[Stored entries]

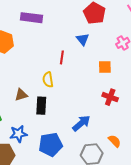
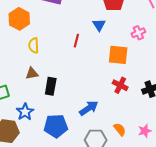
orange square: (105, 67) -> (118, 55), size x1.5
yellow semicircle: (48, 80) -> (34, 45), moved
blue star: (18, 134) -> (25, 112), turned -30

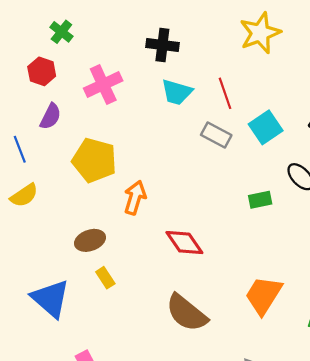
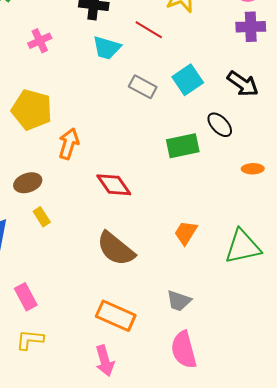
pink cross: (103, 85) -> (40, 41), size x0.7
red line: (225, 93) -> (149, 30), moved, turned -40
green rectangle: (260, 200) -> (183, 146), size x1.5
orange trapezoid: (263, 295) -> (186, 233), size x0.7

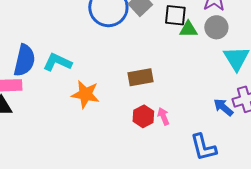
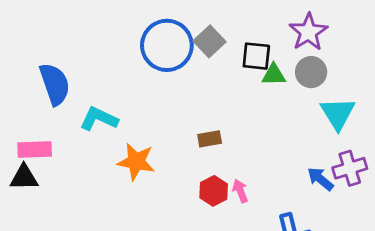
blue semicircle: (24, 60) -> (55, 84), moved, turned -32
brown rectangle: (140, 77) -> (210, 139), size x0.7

### The task
Print every entry exactly. Pictures are not part of the copy.

### Answer section
orange square: (105, 67) -> (118, 55), size x1.5
yellow semicircle: (48, 80) -> (34, 45), moved
blue star: (18, 134) -> (25, 112), turned -30

pink cross: (103, 85) -> (40, 41), size x0.7
red line: (225, 93) -> (149, 30), moved, turned -40
green rectangle: (260, 200) -> (183, 146), size x1.5
orange trapezoid: (263, 295) -> (186, 233), size x0.7

blue semicircle: (24, 60) -> (55, 84), moved, turned -32
brown rectangle: (140, 77) -> (210, 139), size x0.7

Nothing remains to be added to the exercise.